START Given records
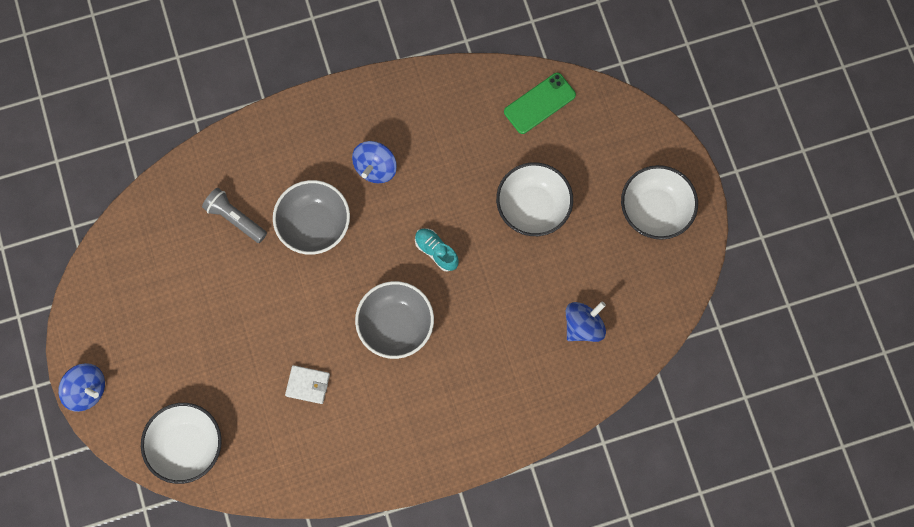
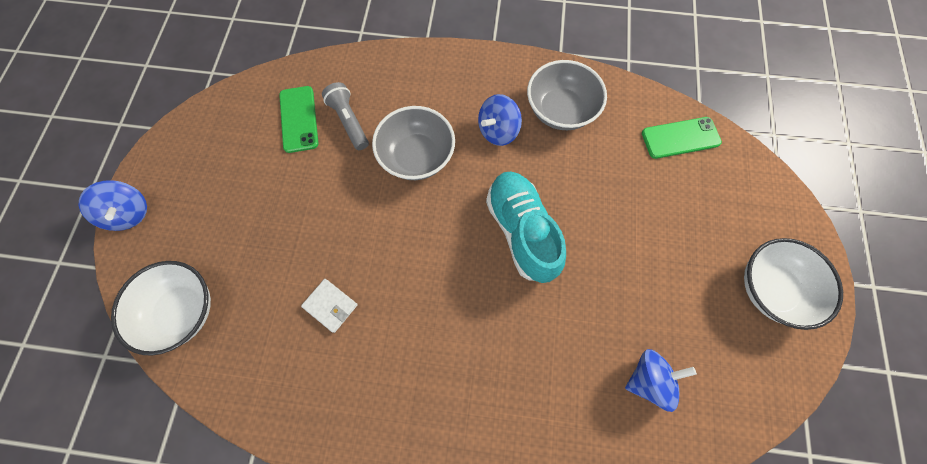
camera: 25 degrees right, 5 degrees down
grey bowl [355,281,434,359] -> grey bowl moved to [527,60,607,130]
turquoise shoe [415,228,459,272] -> turquoise shoe [486,172,566,283], size x1.97
white bowl [496,162,573,236] -> none
none -> green phone [279,86,318,153]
END Given records
▸ **Problem requirements**:
Pictures stay out; the data above is to be returned exactly.

▸ **Reply to the task**:
camera: 25 degrees right, 5 degrees down
grey bowl [355,281,434,359] -> grey bowl moved to [527,60,607,130]
turquoise shoe [415,228,459,272] -> turquoise shoe [486,172,566,283], size x1.97
white bowl [496,162,573,236] -> none
none -> green phone [279,86,318,153]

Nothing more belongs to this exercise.